Object state comparisons:
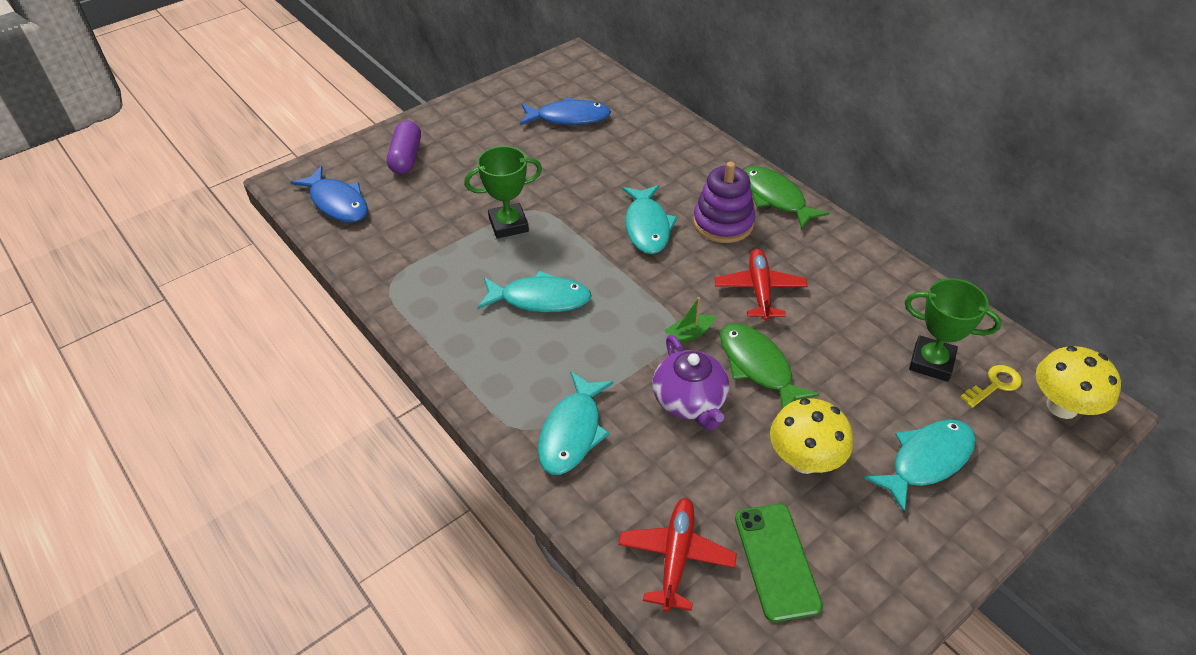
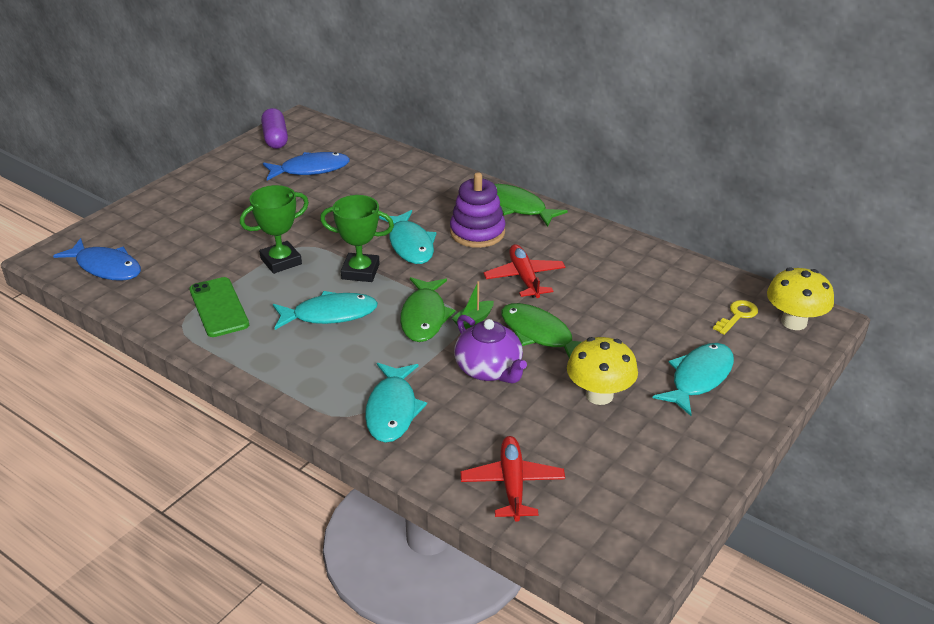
camera: 15 degrees left, 10 degrees down
purple capsule [387,120,421,174] -> purple capsule moved to [261,108,288,149]
green phone [735,504,823,622] -> green phone moved to [189,277,249,337]
green trophy [905,278,1002,382] -> green trophy moved to [320,195,394,282]
none -> green fish [400,277,456,342]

:: What to work on ::
Every line of the data should be copied as it stands, without the images.

:: Response ::
camera: 15 degrees left, 10 degrees down
purple capsule [387,120,421,174] -> purple capsule moved to [261,108,288,149]
green phone [735,504,823,622] -> green phone moved to [189,277,249,337]
green trophy [905,278,1002,382] -> green trophy moved to [320,195,394,282]
none -> green fish [400,277,456,342]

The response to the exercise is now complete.